Information shown:
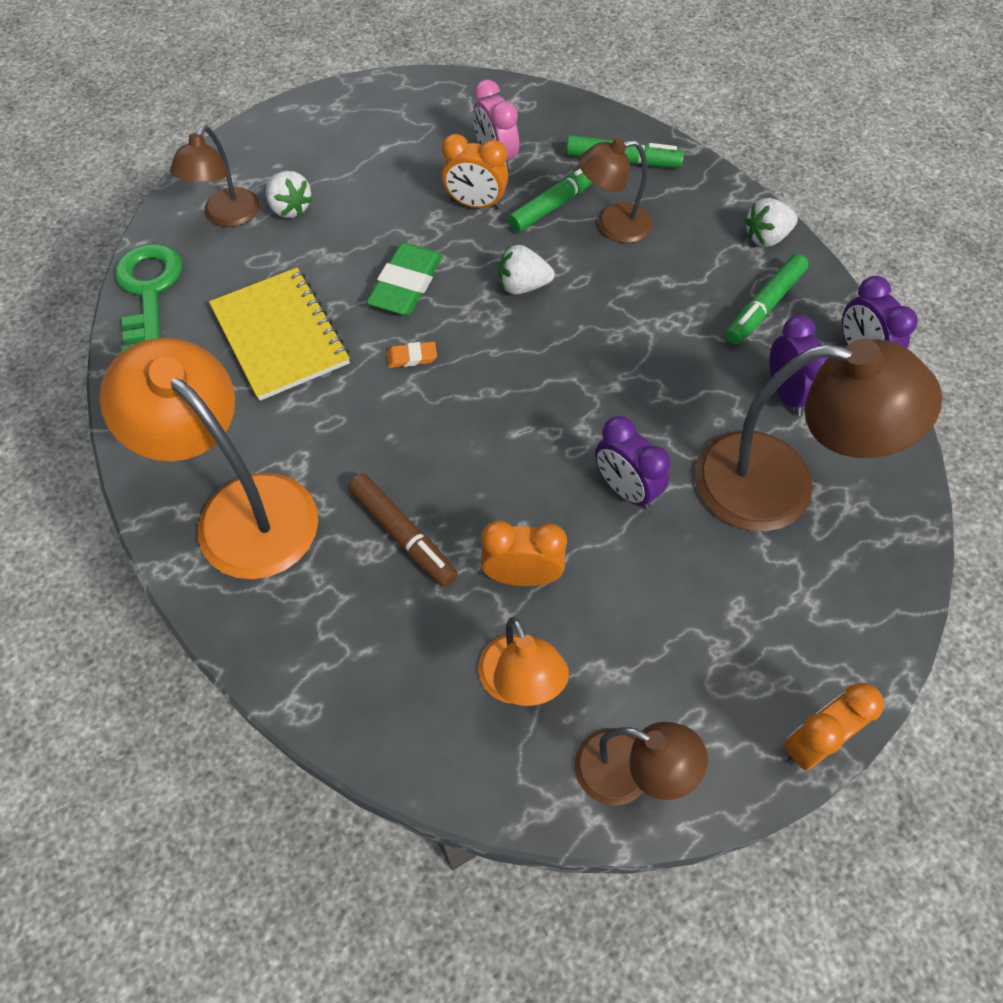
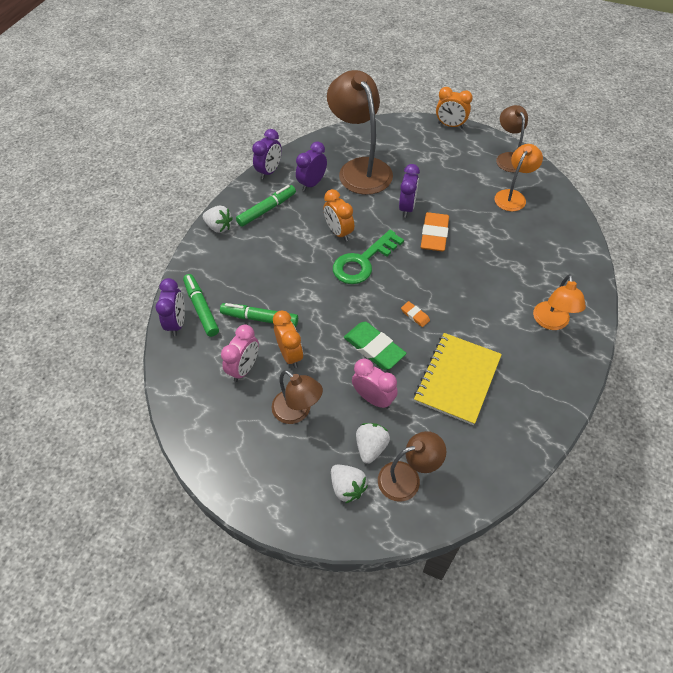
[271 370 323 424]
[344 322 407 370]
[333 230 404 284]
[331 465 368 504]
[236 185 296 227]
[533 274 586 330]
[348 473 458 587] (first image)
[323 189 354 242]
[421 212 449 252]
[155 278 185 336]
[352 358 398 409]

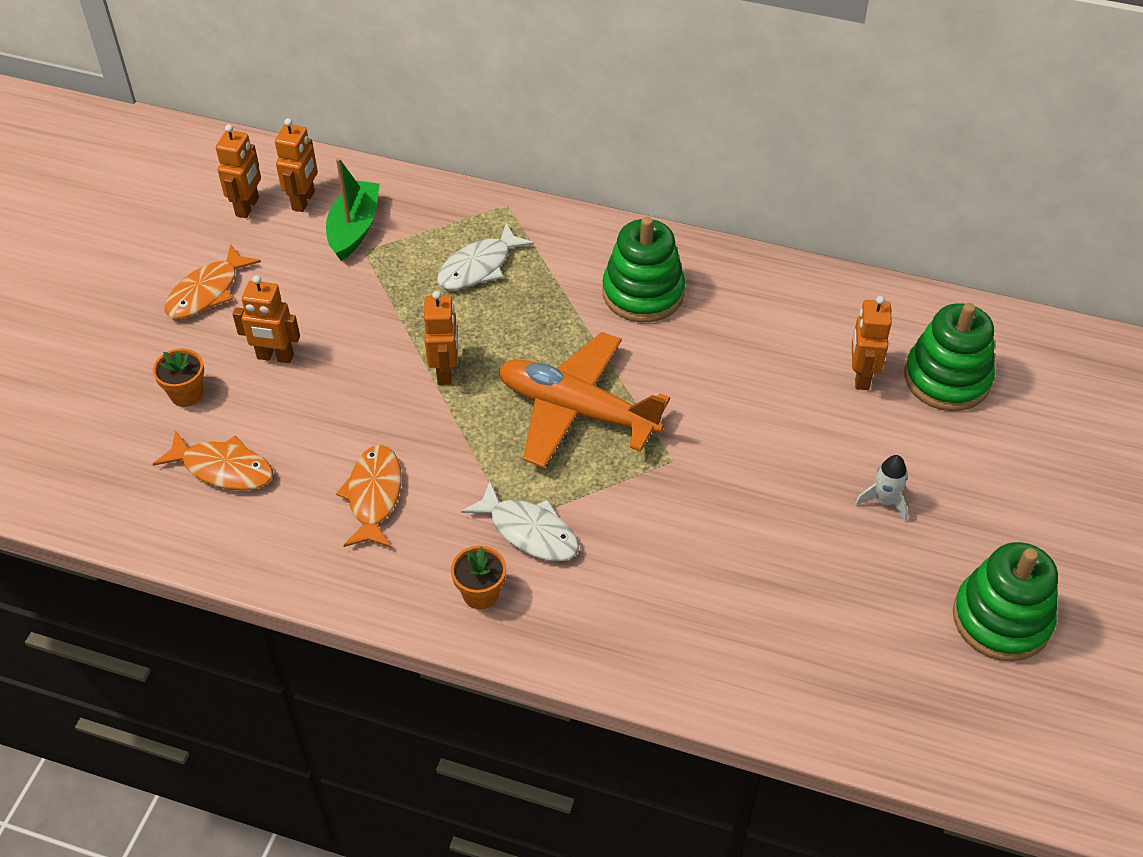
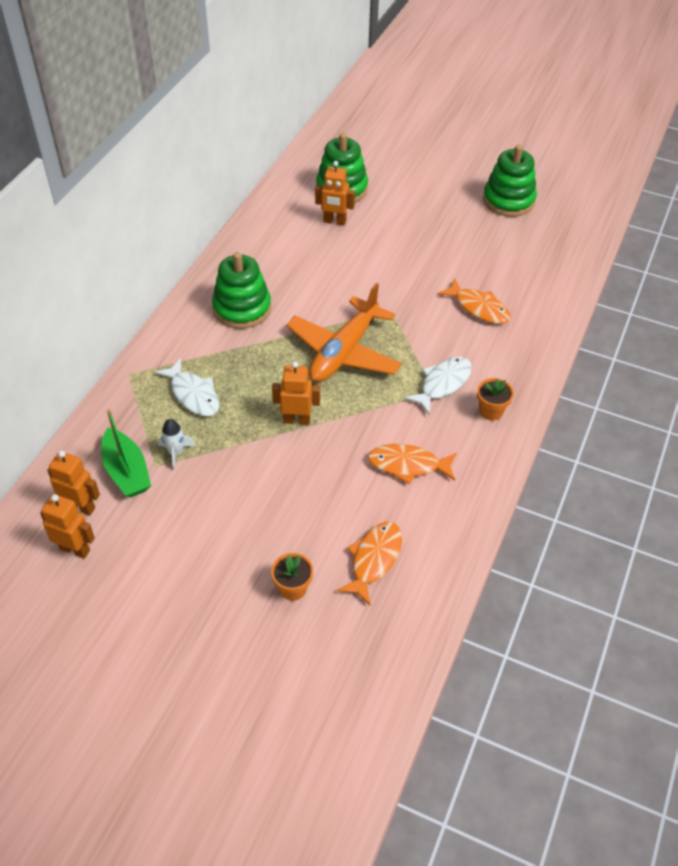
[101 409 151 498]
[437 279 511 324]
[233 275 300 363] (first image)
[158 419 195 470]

Problem details:
Restate it all word for word: every record, no pictures.

Task result:
[271 370 323 424]
[344 322 407 370]
[333 230 404 284]
[331 465 368 504]
[236 185 296 227]
[533 274 586 330]
[348 473 458 587] (first image)
[323 189 354 242]
[421 212 449 252]
[155 278 185 336]
[352 358 398 409]

[101 409 151 498]
[437 279 511 324]
[233 275 300 363] (first image)
[158 419 195 470]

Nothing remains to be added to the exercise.